▶ **Data lines**:
────

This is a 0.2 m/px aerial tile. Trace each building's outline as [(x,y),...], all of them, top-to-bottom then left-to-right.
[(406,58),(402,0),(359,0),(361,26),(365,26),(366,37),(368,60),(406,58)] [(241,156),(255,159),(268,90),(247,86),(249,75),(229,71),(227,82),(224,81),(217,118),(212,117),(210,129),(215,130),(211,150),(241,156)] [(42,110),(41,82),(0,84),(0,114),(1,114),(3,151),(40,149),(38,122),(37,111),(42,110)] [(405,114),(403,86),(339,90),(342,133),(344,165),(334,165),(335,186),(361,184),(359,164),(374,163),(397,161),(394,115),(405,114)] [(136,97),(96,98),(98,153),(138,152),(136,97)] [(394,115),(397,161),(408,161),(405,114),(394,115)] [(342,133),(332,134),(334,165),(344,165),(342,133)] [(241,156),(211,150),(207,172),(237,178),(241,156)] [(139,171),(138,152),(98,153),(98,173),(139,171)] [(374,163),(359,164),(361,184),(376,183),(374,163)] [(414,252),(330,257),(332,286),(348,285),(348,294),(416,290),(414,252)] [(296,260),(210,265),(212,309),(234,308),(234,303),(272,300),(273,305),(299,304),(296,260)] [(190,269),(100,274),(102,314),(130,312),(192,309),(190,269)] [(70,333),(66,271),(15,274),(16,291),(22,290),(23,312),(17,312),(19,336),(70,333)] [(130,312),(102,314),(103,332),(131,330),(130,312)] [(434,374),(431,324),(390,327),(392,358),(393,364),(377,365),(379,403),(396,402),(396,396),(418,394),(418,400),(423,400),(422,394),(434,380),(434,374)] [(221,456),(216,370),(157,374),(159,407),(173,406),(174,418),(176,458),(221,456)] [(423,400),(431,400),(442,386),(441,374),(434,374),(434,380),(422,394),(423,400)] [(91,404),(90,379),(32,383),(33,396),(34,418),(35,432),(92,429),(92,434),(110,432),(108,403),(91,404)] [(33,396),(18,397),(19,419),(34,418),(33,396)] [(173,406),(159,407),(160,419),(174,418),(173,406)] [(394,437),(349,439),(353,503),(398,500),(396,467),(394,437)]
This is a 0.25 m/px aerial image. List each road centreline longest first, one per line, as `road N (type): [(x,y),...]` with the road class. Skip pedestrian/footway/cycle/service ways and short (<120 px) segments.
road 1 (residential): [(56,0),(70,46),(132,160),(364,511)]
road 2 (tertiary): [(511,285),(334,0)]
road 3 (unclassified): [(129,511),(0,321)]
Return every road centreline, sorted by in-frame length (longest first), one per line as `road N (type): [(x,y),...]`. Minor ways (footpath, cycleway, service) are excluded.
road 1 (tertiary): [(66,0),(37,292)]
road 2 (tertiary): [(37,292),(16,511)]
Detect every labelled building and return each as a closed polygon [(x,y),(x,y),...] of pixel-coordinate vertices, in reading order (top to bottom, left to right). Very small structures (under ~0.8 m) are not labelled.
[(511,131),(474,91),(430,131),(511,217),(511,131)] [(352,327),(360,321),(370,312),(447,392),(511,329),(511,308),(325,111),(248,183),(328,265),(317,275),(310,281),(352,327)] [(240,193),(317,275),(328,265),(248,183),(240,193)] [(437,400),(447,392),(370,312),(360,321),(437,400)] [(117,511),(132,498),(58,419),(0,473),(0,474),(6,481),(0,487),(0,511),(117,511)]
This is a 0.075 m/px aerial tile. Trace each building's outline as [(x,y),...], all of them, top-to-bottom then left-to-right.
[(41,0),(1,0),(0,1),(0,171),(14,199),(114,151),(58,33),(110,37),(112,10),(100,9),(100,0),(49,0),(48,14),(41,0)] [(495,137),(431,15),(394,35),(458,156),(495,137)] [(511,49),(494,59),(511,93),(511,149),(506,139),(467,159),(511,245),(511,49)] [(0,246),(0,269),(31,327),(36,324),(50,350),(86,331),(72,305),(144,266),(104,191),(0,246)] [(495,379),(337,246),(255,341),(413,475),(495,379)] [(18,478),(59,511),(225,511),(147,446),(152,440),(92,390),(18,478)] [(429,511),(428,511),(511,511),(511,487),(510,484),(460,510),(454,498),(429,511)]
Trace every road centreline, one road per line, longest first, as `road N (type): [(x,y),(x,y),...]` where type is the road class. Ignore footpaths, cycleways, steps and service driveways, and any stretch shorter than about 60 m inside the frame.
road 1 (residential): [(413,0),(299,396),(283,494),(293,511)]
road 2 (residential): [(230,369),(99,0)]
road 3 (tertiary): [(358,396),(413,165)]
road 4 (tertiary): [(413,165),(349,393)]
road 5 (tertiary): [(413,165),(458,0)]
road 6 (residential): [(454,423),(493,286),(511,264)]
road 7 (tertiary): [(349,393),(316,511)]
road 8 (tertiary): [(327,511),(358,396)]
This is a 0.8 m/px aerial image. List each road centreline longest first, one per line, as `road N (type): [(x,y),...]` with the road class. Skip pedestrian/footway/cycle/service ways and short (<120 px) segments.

────

▶ **Written problem**:
Please output every line of the records above as a JSON list of strings, one string per line, leaving out any blank lines.

▶ **Answer in full**:
[
  "This is a 0.2 m/px aerial tile. Trace each building's outline as [(x,y),...], all of them, top-to-bottom then left-to-right.",
  "[(406,58),(402,0),(359,0),(361,26),(365,26),(366,37),(368,60),(406,58)] [(241,156),(255,159),(268,90),(247,86),(249,75),(229,71),(227,82),(224,81),(217,118),(212,117),(210,129),(215,130),(211,150),(241,156)] [(42,110),(41,82),(0,84),(0,114),(1,114),(3,151),(40,149),(38,122),(37,111),(42,110)] [(405,114),(403,86),(339,90),(342,133),(344,165),(334,165),(335,186),(361,184),(359,164),(374,163),(397,161),(394,115),(405,114)] [(136,97),(96,98),(98,153),(138,152),(136,97)] [(394,115),(397,161),(408,161),(405,114),(394,115)] [(342,133),(332,134),(334,165),(344,165),(342,133)] [(241,156),(211,150),(207,172),(237,178),(241,156)] [(139,171),(138,152),(98,153),(98,173),(139,171)] [(374,163),(359,164),(361,184),(376,183),(374,163)] [(414,252),(330,257),(332,286),(348,285),(348,294),(416,290),(414,252)] [(296,260),(210,265),(212,309),(234,308),(234,303),(272,300),(273,305),(299,304),(296,260)] [(190,269),(100,274),(102,314),(130,312),(192,309),(190,269)] [(70,333),(66,271),(15,274),(16,291),(22,290),(23,312),(17,312),(19,336),(70,333)] [(130,312),(102,314),(103,332),(131,330),(130,312)] [(434,374),(431,324),(390,327),(392,358),(393,364),(377,365),(379,403),(396,402),(396,396),(418,394),(418,400),(423,400),(422,394),(434,380),(434,374)] [(221,456),(216,370),(157,374),(159,407),(173,406),(174,418),(176,458),(221,456)] [(423,400),(431,400),(442,386),(441,374),(434,374),(434,380),(422,394),(423,400)] [(91,404),(90,379),(32,383),(33,396),(34,418),(35,432),(92,429),(92,434),(110,432),(108,403),(91,404)] [(33,396),(18,397),(19,419),(34,418),(33,396)] [(173,406),(159,407),(160,419),(174,418),(173,406)] [(394,437),(349,439),(353,503),(398,500),(396,467),(394,437)]",
  "This is a 0.25 m/px aerial image. List each road centreline longest first, one per line, as `road N (type): [(x,y),...]` with the road class. Skip pedestrian/footway/cycle/service ways and short (<120 px) segments.",
  "road 1 (residential): [(56,0),(70,46),(132,160),(364,511)]",
  "road 2 (tertiary): [(511,285),(334,0)]",
  "road 3 (unclassified): [(129,511),(0,321)]",
  "Return every road centreline, sorted by in-frame length (longest first), one per line as `road N (type): [(x,y),...]`. Minor ways (footpath, cycleway, service) are excluded.",
  "road 1 (tertiary): [(66,0),(37,292)]",
  "road 2 (tertiary): [(37,292),(16,511)]",
  "Detect every labelled building and return each as a closed polygon [(x,y),(x,y),...] of pixel-coordinate vertices, in reading order (top to bottom, left to right). Very small structures (under ~0.8 m) are not labelled.",
  "[(511,131),(474,91),(430,131),(511,217),(511,131)] [(352,327),(360,321),(370,312),(447,392),(511,329),(511,308),(325,111),(248,183),(328,265),(317,275),(310,281),(352,327)] [(240,193),(317,275),(328,265),(248,183),(240,193)] [(437,400),(447,392),(370,312),(360,321),(437,400)] [(117,511),(132,498),(58,419),(0,473),(0,474),(6,481),(0,487),(0,511),(117,511)]",
  "This is a 0.075 m/px aerial tile. Trace each building's outline as [(x,y),...], all of them, top-to-bottom then left-to-right.",
  "[(41,0),(1,0),(0,1),(0,171),(14,199),(114,151),(58,33),(110,37),(112,10),(100,9),(100,0),(49,0),(48,14),(41,0)] [(495,137),(431,15),(394,35),(458,156),(495,137)] [(511,49),(494,59),(511,93),(511,149),(506,139),(467,159),(511,245),(511,49)] [(0,246),(0,269),(31,327),(36,324),(50,350),(86,331),(72,305),(144,266),(104,191),(0,246)] [(495,379),(337,246),(255,341),(413,475),(495,379)] [(18,478),(59,511),(225,511),(147,446),(152,440),(92,390),(18,478)] [(429,511),(428,511),(511,511),(511,487),(510,484),(460,510),(454,498),(429,511)]",
  "Trace every road centreline, one road per line, longest first, as `road N (type): [(x,y),(x,y),...]` where type is the road class. Ignore footpaths, cycleways, steps and service driveways, and any stretch shorter than about 60 m inside the frame.",
  "road 1 (residential): [(413,0),(299,396),(283,494),(293,511)]",
  "road 2 (residential): [(230,369),(99,0)]",
  "road 3 (tertiary): [(358,396),(413,165)]",
  "road 4 (tertiary): [(413,165),(349,393)]",
  "road 5 (tertiary): [(413,165),(458,0)]",
  "road 6 (residential): [(454,423),(493,286),(511,264)]",
  "road 7 (tertiary): [(349,393),(316,511)]",
  "road 8 (tertiary): [(327,511),(358,396)]",
  "This is a 0.8 m/px aerial image. List each road centreline longest first, one per line, as `road N (type): [(x,y),...]` with the road class. Skip pedestrian/footway/cycle/service ways and short (<120 px) segments."
]